▶ [TASK STATEMENT]:
Pick out each line in the records that contains the string "place" and copy it.

▶ [GIVEN RECORDS]:

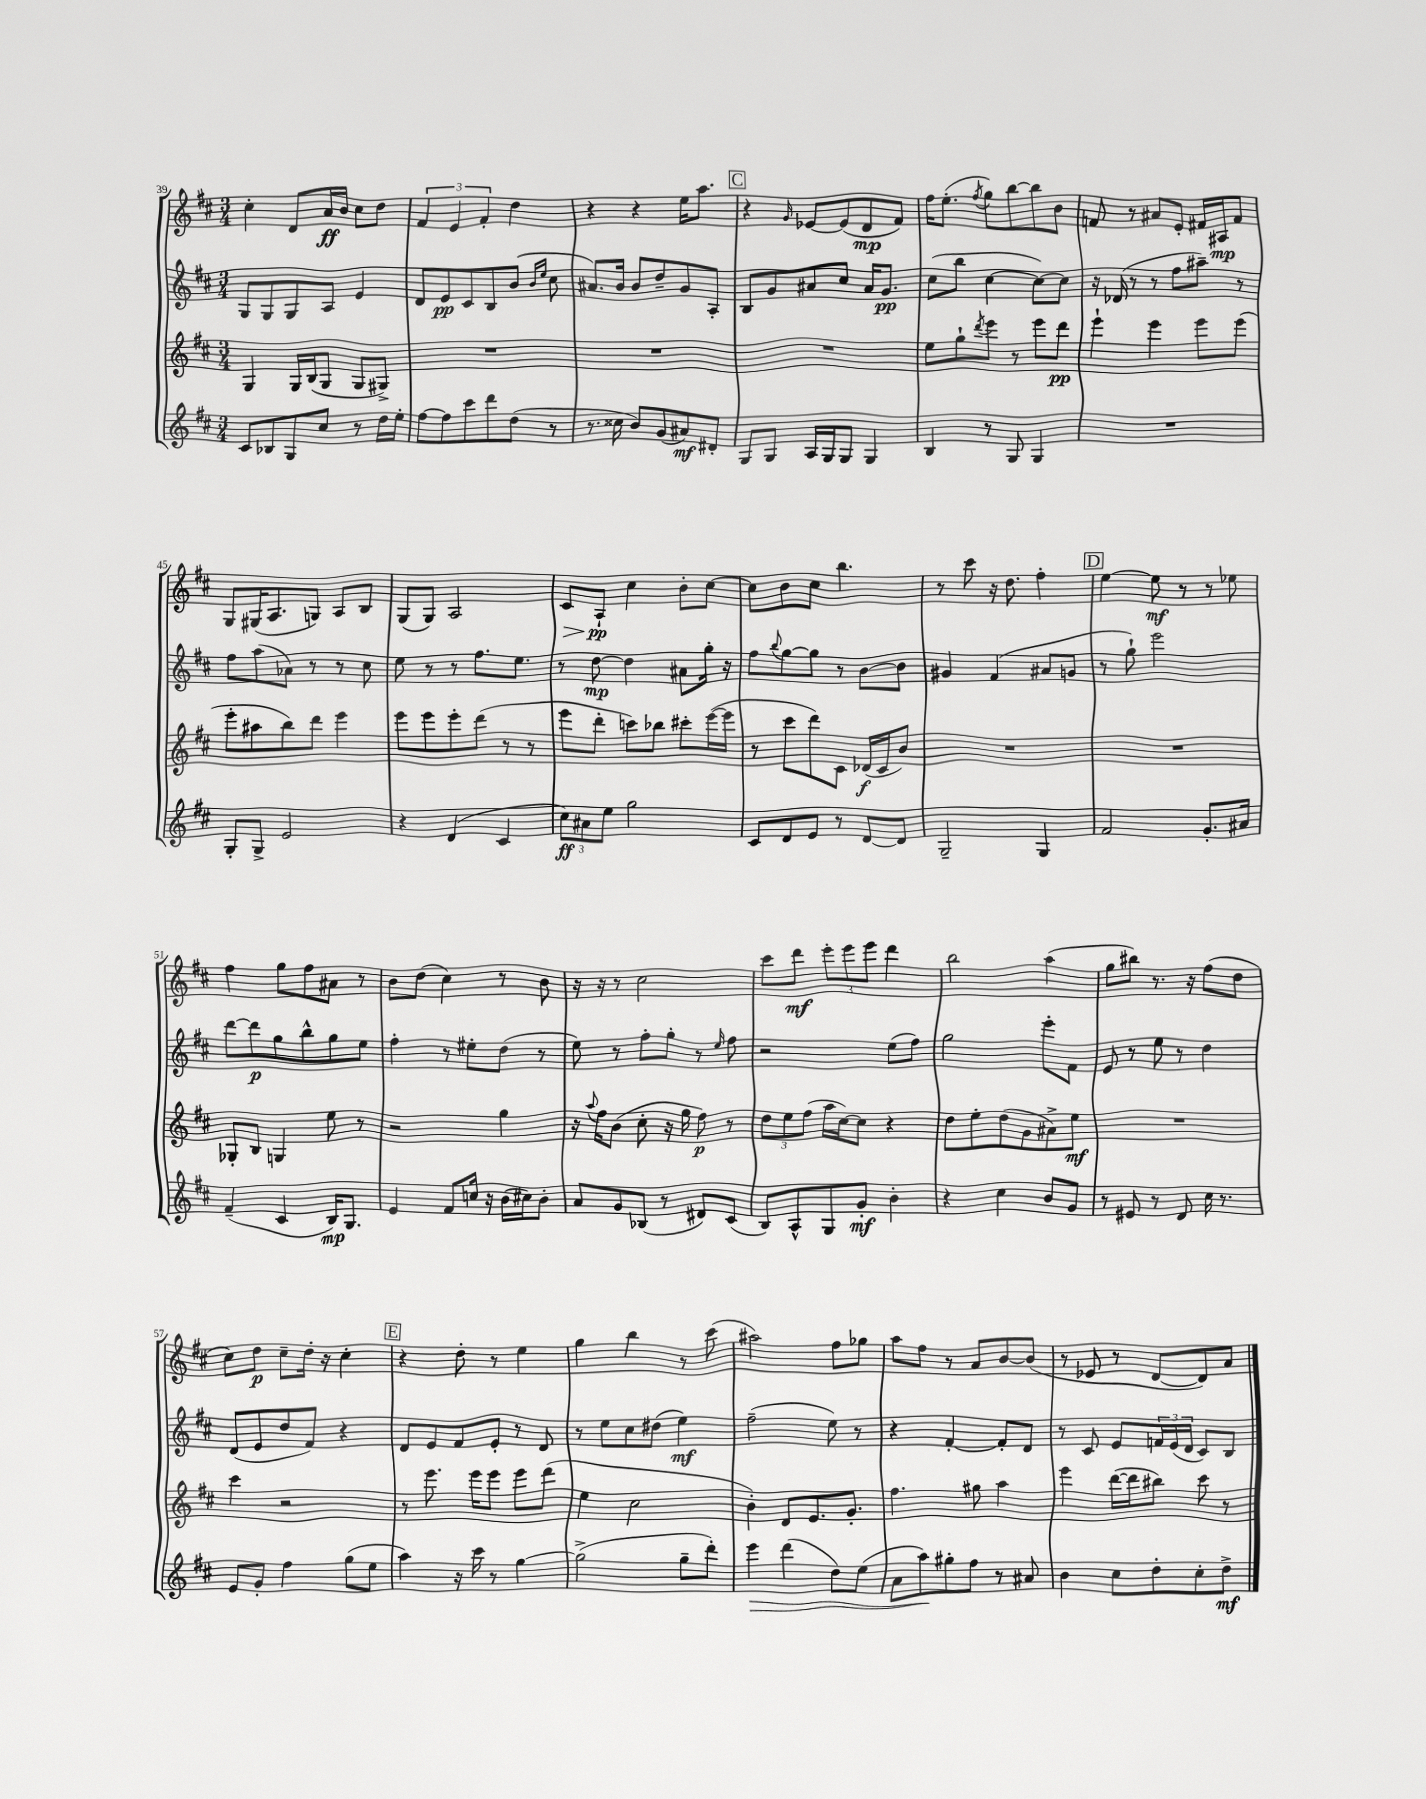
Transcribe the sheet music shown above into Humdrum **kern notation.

**kern	**dynam	**kern	**dynam	**kern	**dynam	**kern	**dynam
*part4	*part4	*part3	*part3	*part2	*part2	*part1	*part1
*staff4	*staff4	*staff3	*staff3	*staff2	*staff2	*staff1	*staff1
*clefG2	*	*clefG2	*	*clefG2	*	*clefG2	*
*k[f#c#]	*	*k[f#c#]	*	*k[f#c#]	*	*k[f#c#]	*
*M3/4	*	*M3/4	*	*M3/4	*	*M3/4	*
=39	=39	=39	=39	=39	=39	=39	=39
8c#/L	.	4G/	.	8G/L	.	4cc#'\	.
8B-X/	.	.	.	8G/	.	.	.
8G/	.	16G/LL	.	8G/	.	8d/L	.
.	.	(16B/J	.	.	.	.	.
8cc#/J	.	8G/J	.	8A/J	.	16a/L	ff
.	.	.	.	.	.	16b/JJ	.
8r	.	8G/L	.	4e/	.	8cc#\L	.
16dd\LL	.	8G#X^/J)	.	.	.	8dd\J	.
16ee'\JJ	.	.	.	.	.	.	.
=40	=40	=40	=40	=40	=40	=40	=40
[8ff#\L	.	2.r	.	8d/L	.	6f#/	.
8ff#\]	.	.	.	8e/	pp	.	.
.	.	.	.	.	.	6e/	.
8ccc#\	.	.	.	8c#/	.	.	.
.	.	.	.	.	.	6f#'/	.
8ddd\	.	.	.	8B/	.	.	.
(8dd\J	.	.	.	(8b/J	.	4dd\	.
.	.	.	.	16qqb/LL	.	.	.
.	.	.	.	16qqee/JJ	.	.	.
8r	.	.	.	8cc#\	.	.	.
=41	=41	=41	=41	=41	=41	=41	=41
8.r	.	2.r	.	8.a#X/L)	.	4r	.
16cc##X\	.	.	.	16b/Jk	.	.	.
8b/L)	.	.	.	8b/L	.	4r	.
(8g/	.	.	.	8dd~/	.	.	.
8a#X/)	mf	.	.	8g/	.	16ee\KL	.
.	.	.	.	.	.	8.aa\J	.
8d#X'/J	.	.	.	8A'/J	.	.	.
!!LO:REH:place=s1:t=C
=42	=42	=42	=42	=42	=42	=42	=42
8G/L	.	2.r	.	8B/L	.	4r	.
8G/J	.	.	.	8g/	.	.	.
.	.	.	.	.	.	16qqg/	.
16A/LL	.	.	.	8a#X/	.	[8e-X/L	.
16G/J	.	.	.	.	.	.	.
8G/J	.	.	.	8cc#/J	.	(8e-/]	.
4G/	.	.	.	16a#/KL	.	8d/	mp
.	.	.	.	8.g/J	pp	.	.
.	.	.	.	.	.	8f#/J)	.
=43	=43	=43	=43	=43	=43	=43	=43
4B/	.	8ee\L	.	(8cc#\L	.	16ff#\KL	.
.	.	.	.	.	.	(8.ee'\J	.
.	.	8gg`\	.	8bb\J	.	.	.
.	.	8qddd/	.	.	.	8qff#/	.
8r	.	8eee\J	.	[4cc#\	.	8gg\L)	.
8G/	.	8r	.	.	.	[8bb\	.
4G/	.	8eee\L	.	8cc#\L_)	.	8bb\]	.
.	.	8ddd\J	pp	8cc#\J]	.	8b\J	.
=44	=44	=44	=44	=44	=44	=44	=44
2.r	.	4eee`\	.	16r	.	8fn/	.
.	.	.	.	(16d-X/	.	.	.
.	.	.	.	8r	.	8r	.
.	.	4eee\	.	8r	.	8a#X/L	.
.	.	.	.	8ff#\L	.	8e'/J	.
.	.	8eee\L	.	8aa#X~\J)	.	16f#X/LL	.
.	.	.	.	.	.	16A#X/J	mp
.	.	(8eee\J	.	8r	.	8f#/J	.
!!LO:LB:g=z
=45	=45	=45	=45	=45	=45	=45	=45
8G'/L	.	8eee'\L	.	8ff#\L	.	8G/L	.
8G^/J	.	8aa#X\	.	(8aa\	.	(16G#X/K	.
.	.	.	.	.	.	8.A/	.
2e/	.	8bb\)	.	8a-X\J)	.	.	.
.	.	8ddd\J	.	8r	.	8Gn/J)	.
.	.	4eee\	.	8r	.	8A/L	.
.	.	.	.	8cc#\	.	8B/J	.
=46	=46	=46	=46	=46	=46	=46	=46
4r	.	8eee\L	.	8ee\	.	(8G/L	.
.	.	8eee\	.	8r	.	8G/J)	.
(4d/	.	8eee'\	.	8r	.	2A/	.
.	.	(8ddd\J	.	8.ff#\L	.	.	.
4c#/	.	8r	.	.	.	.	.
.	.	.	.	8.ee\J	.	.	.
.	.	8r	.	.	.	.	.
=47	=47	=47	=47	=47	=47	=47	=47
!	!	!	!	!	!	!	!LO:HP:b
12cc#\L)	ff	8eee\L	.	8r	.	8c#/L	>
12a#X\	.	.	.	.	.	.	.
.	.	8ddd'\J	.	[8dd\	mp	8A`/J	pp
12ee\J	.	.	.	.	.	.	.
2gg\	.	8cccn\L)	.	4dd\]	.	4cc#\	]
.	.	8bb-X\J	.	.	.	.	.
.	.	8ccc#X'\L	.	8a#X\L	.	8b'\L	.
.	.	([16eee\L	.	16gg'\Jk	.	[8cc#\J	.
.	.	16eee\JJ]	.	16r	.	.	.
=48	=48	=48	=48	=48	=48	=48	=48
8c#/L	.	8r	.	8ff#\L	.	8cc#\L]	.
.	.	.	.	8qqbb/	.	.	.
8d/	.	8ccc#\L	.	[8gg\	.	8b\	.
8e/J	.	8ddd\)	.	8gg\J]	.	8cc#\J	.
8r	.	8c#\J	.	8r	.	4.bb\	.
[8d/L	.	(16d-X/LL	f	[8b\L	.	.	.
.	.	16c#/J	.	.	.	.	.
8d/J]	.	8b/J)	.	8b\J]	.	.	.
=49	=49	=49	=49	=49	=49	=49	=49
2G~/	.	2.r	.	4g#X/	.	8r	.
.	.	.	.	.	.	8ccc#\	.
.	.	.	.	(4f#/	.	16r	.
.	.	.	.	.	.	8.dd\	.
4G/	.	.	.	8a#X/L	.	4ff#'\	.
.	.	.	.	8gn/J	.	.	.
!!LO:REH:place=s1:t=D
=50	=50	=50	=50	=50	=50	=50	=50
2f#/	.	2.r	.	8r	.	[4ee\	.
.	.	.	.	8gg`\)	.	.	.
.	.	.	.	2eee\	.	8ee\]	mf
.	.	.	.	.	.	8r	.
8.g'/L	.	.	.	.	.	8r	.
.	.	.	.	.	.	8ee-X\	.
16a#X/Jk	.	.	.	.	.	.	.
!!LO:LB:g=z
=51	=51	=51	=51	=51	=51	=51	=51
(4f#~/	.	8G-X'/L	.	[8ddd\L	.	4ff#\	.
.	.	8B/J	.	8ddd\]	p	.	.
4c#/	.	4Gn/	.	8gg\	.	8gg\L	.
.	.	.	.	8bb^^\	.	8ff#\	.
16B/KL)	mp	8ee\	.	8gg\	.	8a#X\J	.
8.G/J	.	.	.	.	.	.	.
.	.	8r	.	8ee\J	.	8r	.
=52	=52	=52	=52	=52	=52	=52	=52
4e/	.	2r	.	4ff#'\	.	8b\L	.
.	.	.	.	.	.	(8dd\J	.
8f#/L	.	.	.	8r	.	4cc#\)	.
16ccn/Jk	.	.	.	8ee#X'\L	.	.	.
16r	.	.	.	.	.	.	.
(16b\LL	.	4gg\	.	(8dd\J	.	8r	.
16cc#X\J)	.	.	.	.	.	.	.
8b'\J	.	.	.	8r	.	8b\	.
=53	=53	=53	=53	=53	=53	=53	=53
8a/L	.	16r	.	8ee\)	.	16r	.
.	.	8qqaa/	.	.	.	.	.
.	.	16ff#\KL	.	.	.	16r	.
8g/	.	(8b\J	.	8r	.	8r	.
(8B-X/J	.	8cc#'\	.	8ff#'\L	.	2cc#\	.
8r	.	16r	.	8gg'\J	.	.	.
.	.	16gg\	.	.	.	.	.
8d#X/L)	.	8ff#\)	p	8r	.	.	.
.	.	.	.	16qqee/	.	.	.
(8c#/J	.	8r	.	8ff#\	.	.	.
=54	=54	=54	=54	=54	=54	=54	=54
8B/L)	.	12dd\L	.	2r	.	8ccc#\L	.
.	.	12ee\	.	.	.	.	.
8A^^/	.	.	.	.	.	8ddd\J	mf
.	.	(12ff#\J	.	.	.	.	.
8G/	.	16aa\LL	.	.	.	12eee'\L	.
.	.	[16cc#\J)	.	.	.	.	.
.	.	.	.	.	.	12eee\	.
8g'/J	mf	8cc#\J]	.	.	.	.	.
.	.	.	.	.	.	12eee\J	.
4b'\	.	4r	.	(8ee\L	.	4ddd\	.
.	.	.	.	8ff#\J)	.	.	.
=55	=55	=55	=55	=55	=55	=55	=55
4r	.	8dd\L	.	2gg\	.	2bb\	.
.	.	8ee'\	.	.	.	.	.
4cc#\	.	(8dd\	.	.	.	.	.
.	.	8g\	.	.	.	.	.
8b/L	.	8a#X^\)	.	8eee'\L	.	(4aa\	.
8g/J	.	8ee\J	mf	8f#\J	.	.	.
=56	=56	=56	=56	=56	=56	=56	=56
8r	.	2.r	.	8e/	.	8gg\L	.
8e#X/	.	.	.	8r	.	8bb#X\J)	.
8r	.	.	.	8ee\	.	8.r	.
8d/	.	.	.	8r	.	.	.
.	.	.	.	.	.	16r	.
16cc#\	.	.	.	4dd\	.	(8ff#\L	.
8.r	.	.	.	.	.	.	.
.	.	.	.	.	.	8dd\J	.
!!LO:LB:g=z
=57	=57	=57	=57	=57	=57	=57	=57
8e/L	.	4ccc#\	.	(8d/L	.	8cc#\L)	.
8g'/J	.	.	.	8e/	.	8dd\J	p
4ff#\	.	2r	.	8dd/	.	8cc#~\L	.
.	.	.	.	8f#/J)	.	16dd'\Jk	.
.	.	.	.	.	.	16r	.
(8gg\L	.	.	.	4r	.	4cc#'\	.
8ee\J	.	.	.	.	.	.	.
!!LO:REH:place=s1:t=E
=58	=58	=58	=58	=58	=58	=58	=58
4aa\)	.	8r	.	8d/L	.	4r	.
.	.	8.eee\	.	8e/	.	.	.
16r	.	.	.	8f#/	.	8dd'\	.
16ccc#\	.	16eee\KL	.	.	.	.	.
8r	.	8eee\J	.	8e'/J	.	8r	.
[4gg\	.	8eee\L	.	8r	.	4ee\	.
.	.	(8ddd\J	.	8d/	.	.	.
=59	=59	=59	=59	=59	=59	=59	=59
(2gg^\]	.	4ee\	.	8r	.	4gg\	.
.	.	.	.	8ee\L	.	.	.
.	.	2cc#\	.	8cc#\	.	4bb\	.
.	.	.	.	(8dd#X\J	.	.	.
8gg~\L	.	.	.	4ee\)	mf	8r	.
8ddd'\J)	.	.	.	.	.	(8ccc#\	.
=60	=60	=60	=60	=60	=60	=60	=60
!	!LO:HP:b	!	!	!	!	!	!
4eee\	>	4b'\)	.	(2ff#~\	.	2aa#X\)	.
(4ddd\	.	8d/L	.	.	.	.	.
.	.	8.e/	.	.	.	.	.
8dd\L)	.	.	.	8ee\)	.	8ff#\L	.
.	.	8.g'/J	.	.	.	.	.
(8ee\J	.	.	.	8r	.	8gg-X\J	.
=61	=61	=61	=61	=61	=61	=61	=61
8a\L	.	4.ff#\	.	4r	.	8aa\L	.
8aa\)	.	.	.	.	.	8ff#\J	.
8gg#X'\	]	.	.	[4f#'/	.	8r	.
8ff#\J	.	8gg#X\	.	.	.	8a/L	.
8r	.	4aa\	.	8f#'/L]	.	[8b/	.
8a#X/	.	.	.	8d/J	.	(8b/J]	.
=62	=62	=62	=62	=62	=62	=62	=62
4b\	.	4eee\	.	8r	.	8r	.
.	.	.	.	8c#/	.	8e-X/	.
8cc#\L	.	([16ddd\LL	.	8e/L	.	8r	.
.	.	16ddd\J]	.	.	.	.	.
8dd'\	.	8bb#X\J)	.	24fn/L	.	[8d/L	.
.	.	.	.	(24e/	.	.	.
.	.	.	.	24d/JJ	.	.	.
8cc#'\	.	8ccc#\	.	8c#/L)	.	8d/])	.
8dd^\J	mf	8r	.	8B/J	.	8a/J	.
==	==	==	==	==	==	==	==
*-	*-	*-	*-	*-	*-	*-	*-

▶ [COMPLETE OUTPUT]:
!!LO:REH:place=s1:t=C
!!LO:REH:place=s1:t=D
!!LO:REH:place=s1:t=E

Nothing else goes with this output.